Work required
Extract the stretch of lines that starts at the line with "C5: 10nF (U2/DIS, VDD) -> 10nF (GND, U2/DIS)" and ends at the last line of the data below. Give it exactly, without pictures.
Given records Start Marker
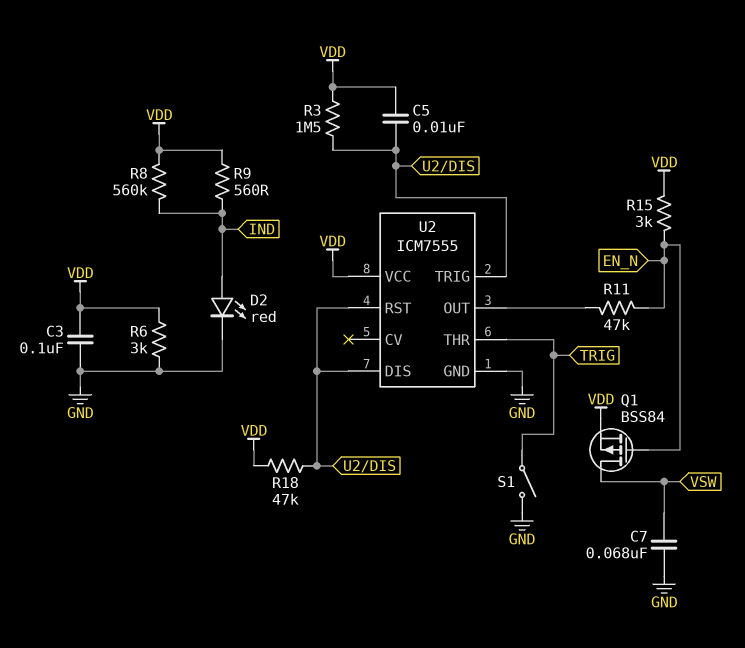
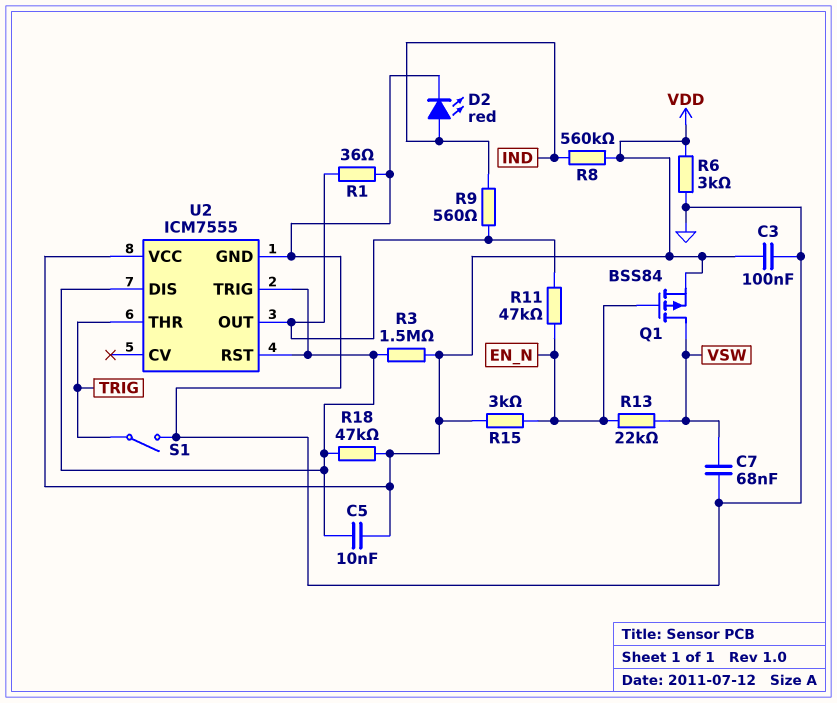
R1: none -> 36 (GND, U2/OUT)
R9: 560 (IND, VDD) -> 560 (IND, U2/OUT)
R13: none -> 22k (EN_N, VSW)

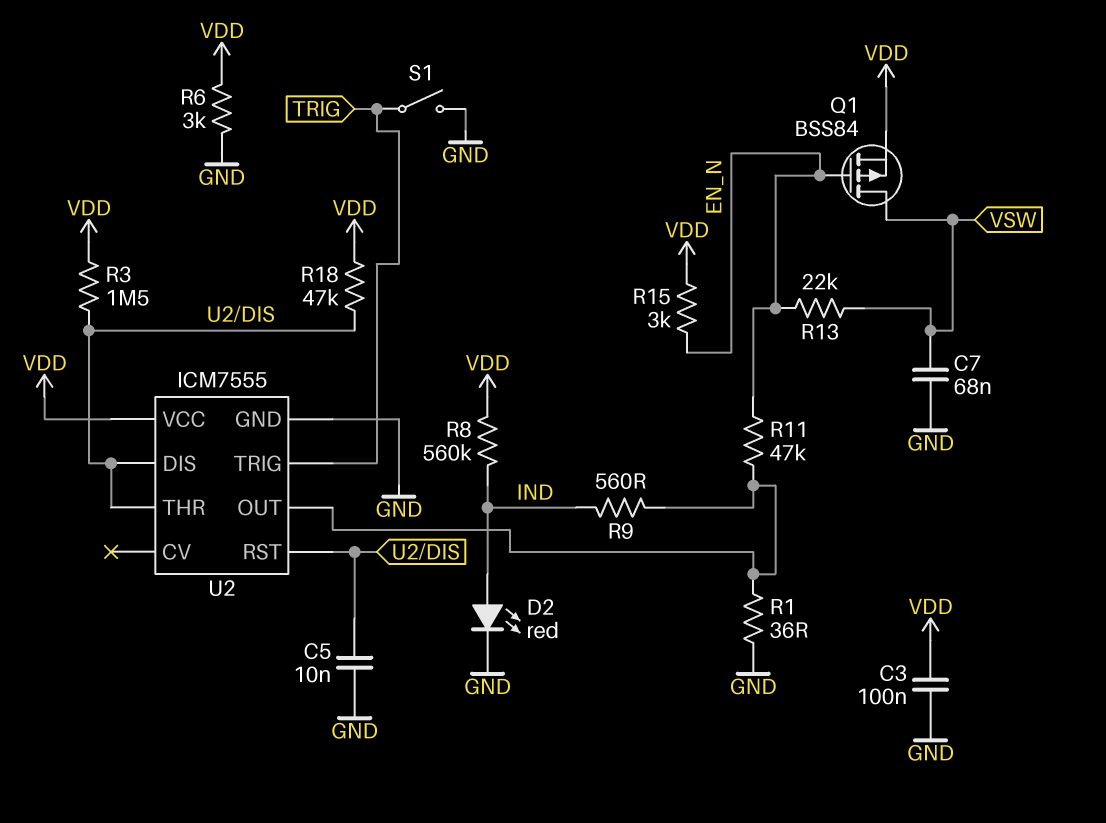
C5: 10nF (U2/DIS, VDD) -> 10nF (GND, U2/DIS)
U2 pin THR: TRIG -> U2/DIS
U2 pin TRIG: U2/DIS -> TRIG

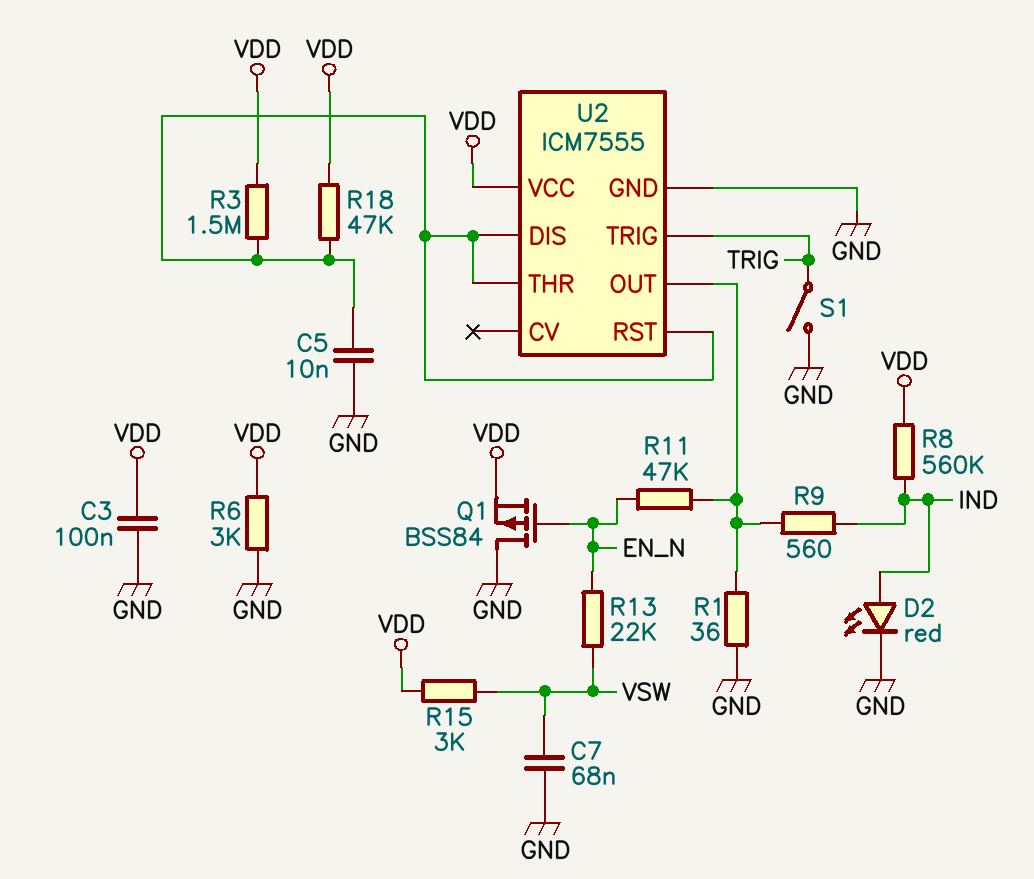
Q1: PMOS BSS84 (G EN_N, D VSW, S VDD) -> PMOS BSS84 (G EN_N, D GND, S VDD)
R15: 3k (EN_N, VDD) -> 3k (VDD, VSW)

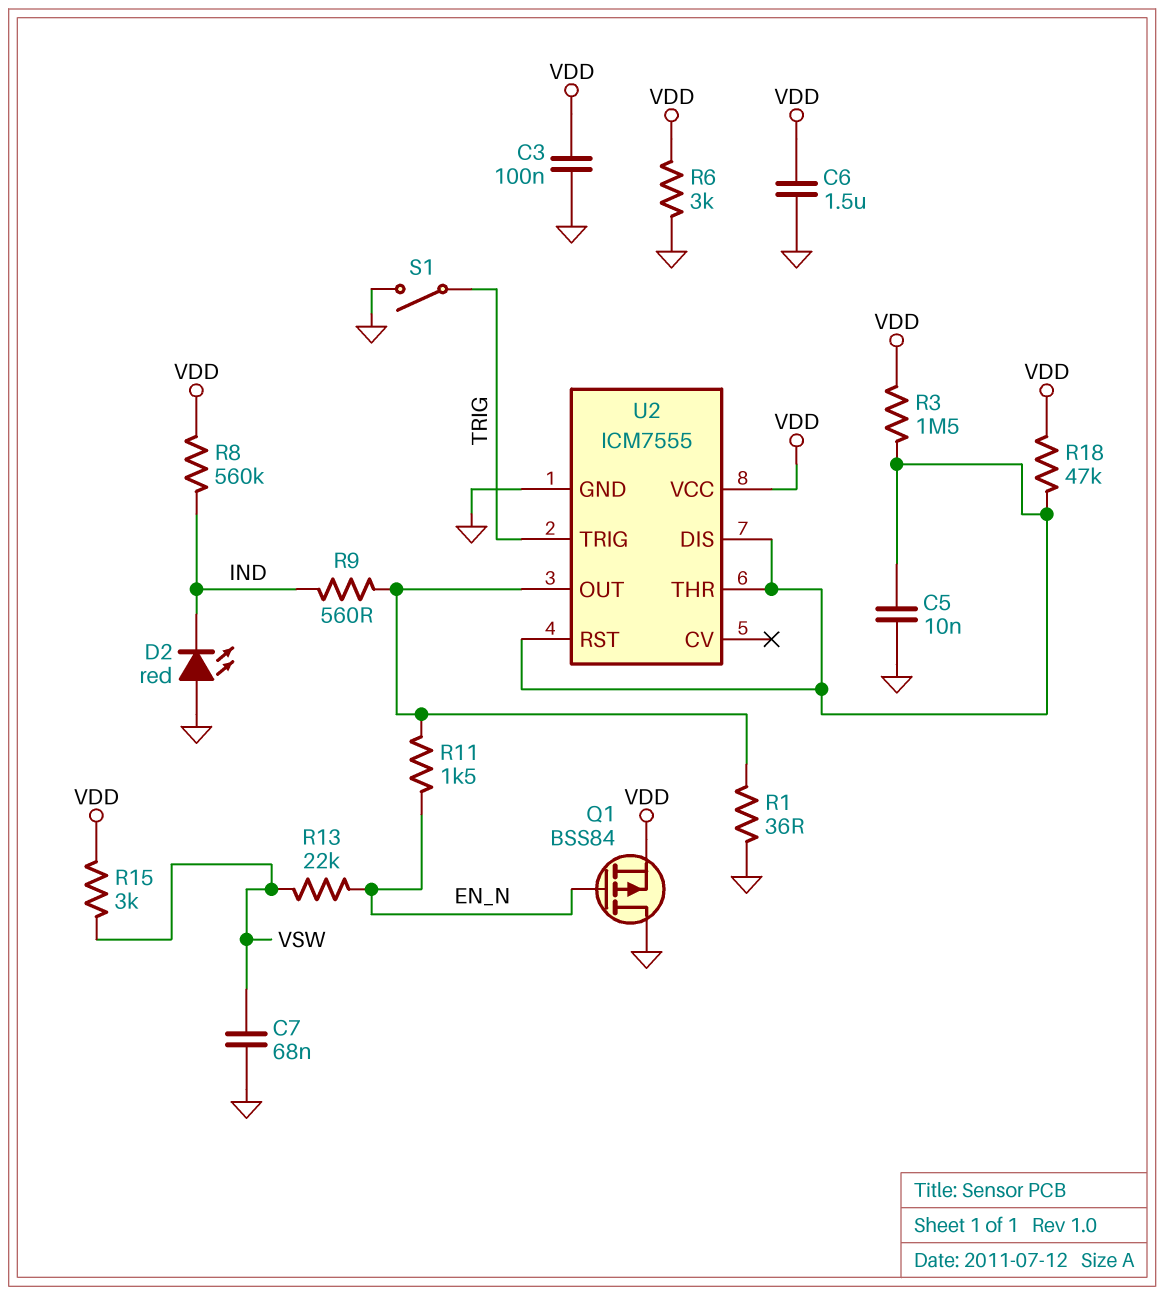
C6: none -> 1.5uF (GND, VDD)
D2: LED red (A IND, K GND) -> LED red (A GND, K IND)
R11: 47k (EN_N, U2/OUT) -> 1.5k (EN_N, U2/OUT)

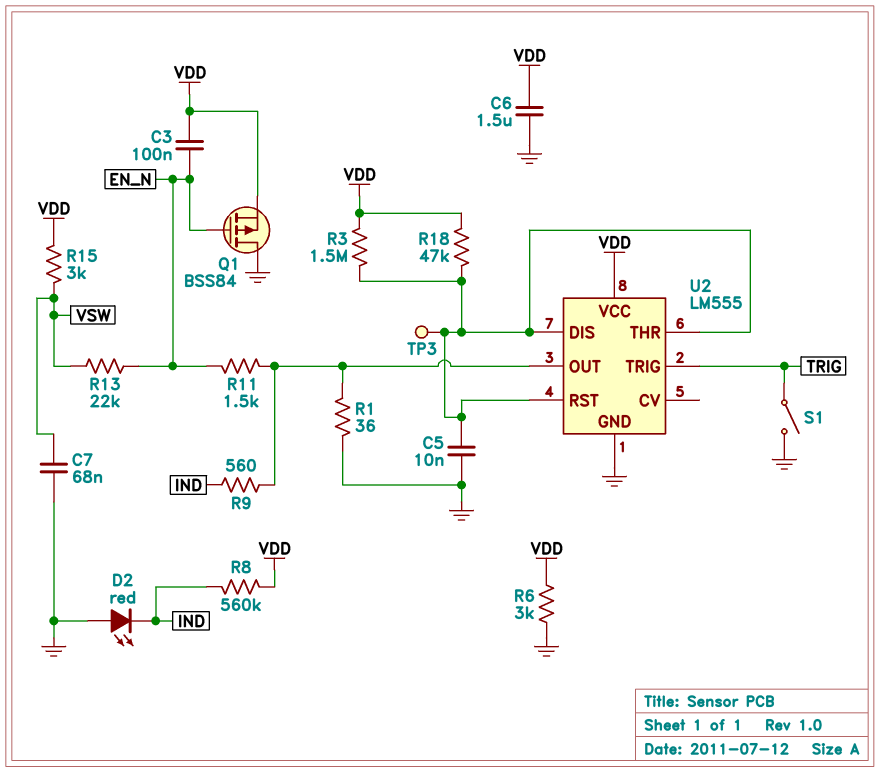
C3: 100nF (GND, VDD) -> 100nF (EN_N, VDD)
TP3: none -> test point (U2/DIS)
U2: ICM7555 -> LM555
Given records End Marker
Answer below
C5: 10nF (U2/DIS, VDD) -> 10nF (GND, U2/DIS)
U2 pin THR: TRIG -> U2/DIS
U2 pin TRIG: U2/DIS -> TRIG

Q1: PMOS BSS84 (G EN_N, D VSW, S VDD) -> PMOS BSS84 (G EN_N, D GND, S VDD)
R15: 3k (EN_N, VDD) -> 3k (VDD, VSW)

C6: none -> 1.5uF (GND, VDD)
D2: LED red (A IND, K GND) -> LED red (A GND, K IND)
R11: 47k (EN_N, U2/OUT) -> 1.5k (EN_N, U2/OUT)

C3: 100nF (GND, VDD) -> 100nF (EN_N, VDD)
TP3: none -> test point (U2/DIS)
U2: ICM7555 -> LM555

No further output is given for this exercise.